■ **ASSIGNED TASK**: Lines from the one containing "repainted | cactus" through the end of the material are to be retyped exactly; do not copy pictures.

■ **DATA PROVIDED**:

»»

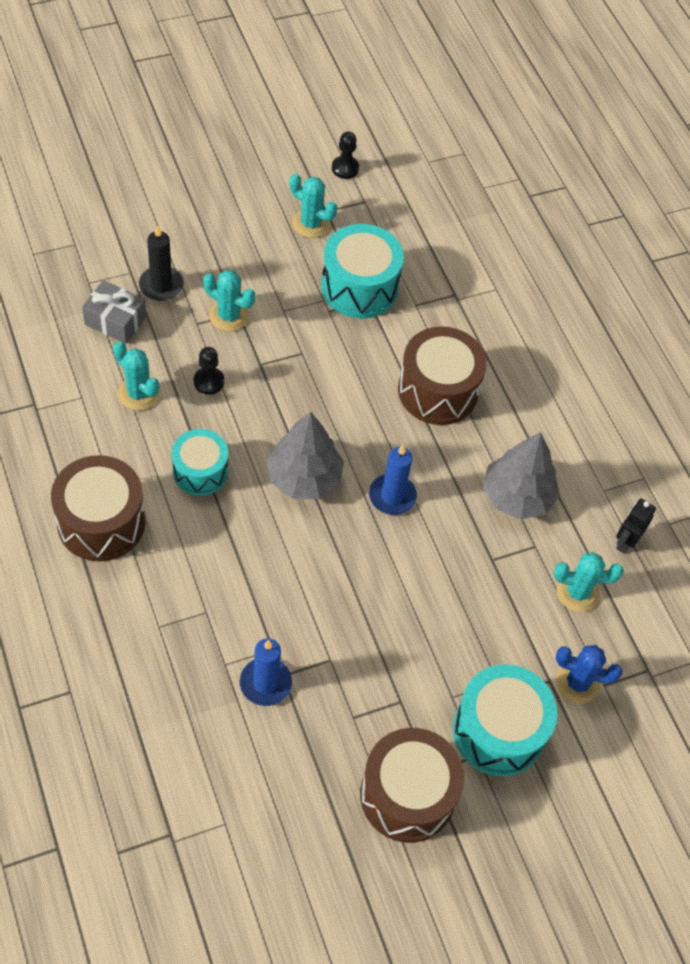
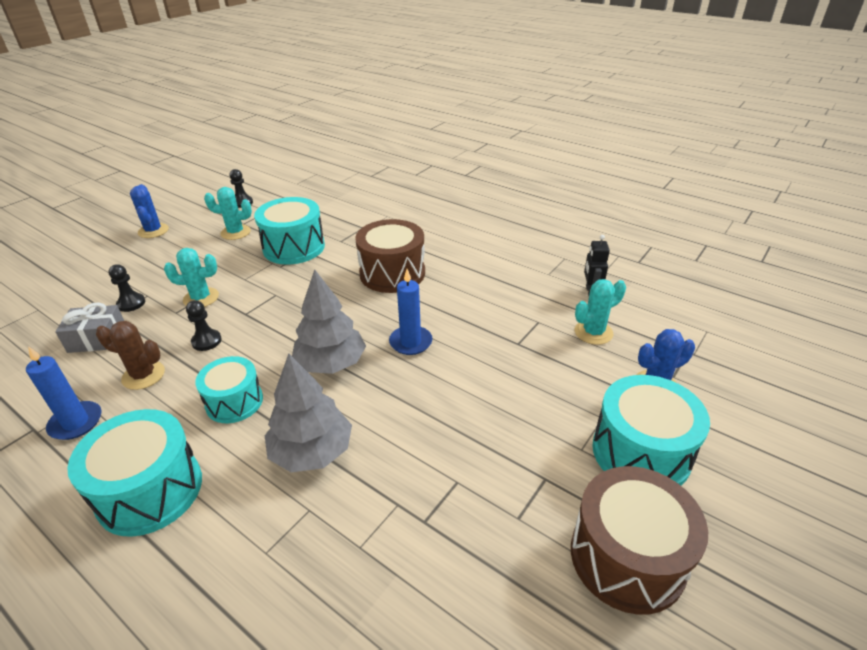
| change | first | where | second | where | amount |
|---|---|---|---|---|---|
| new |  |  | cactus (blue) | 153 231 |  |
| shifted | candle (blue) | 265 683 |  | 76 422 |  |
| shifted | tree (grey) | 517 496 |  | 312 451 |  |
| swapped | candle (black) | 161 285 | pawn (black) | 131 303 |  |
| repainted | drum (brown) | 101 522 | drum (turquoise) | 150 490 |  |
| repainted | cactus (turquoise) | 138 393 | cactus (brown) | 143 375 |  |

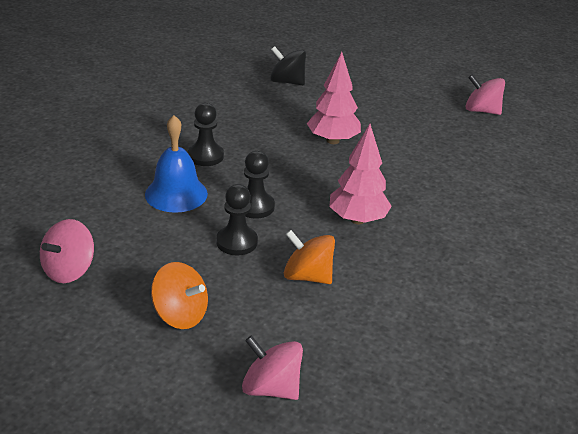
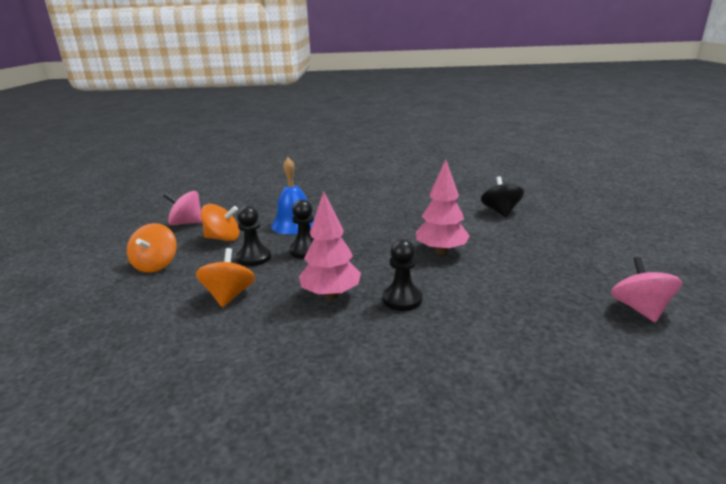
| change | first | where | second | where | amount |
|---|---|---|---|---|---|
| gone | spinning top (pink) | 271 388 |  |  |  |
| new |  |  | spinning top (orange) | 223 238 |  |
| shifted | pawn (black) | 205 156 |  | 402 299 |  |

««

■ **WORKED SOLUTION**:
| repainted | cactus (turquoise) | 138 393 | cactus (brown) | 143 375 |  |

| change | first | where | second | where | amount |
|---|---|---|---|---|---|
| gone | spinning top (pink) | 271 388 |  |  |  |
| new |  |  | spinning top (orange) | 223 238 |  |
| shifted | pawn (black) | 205 156 |  | 402 299 |  |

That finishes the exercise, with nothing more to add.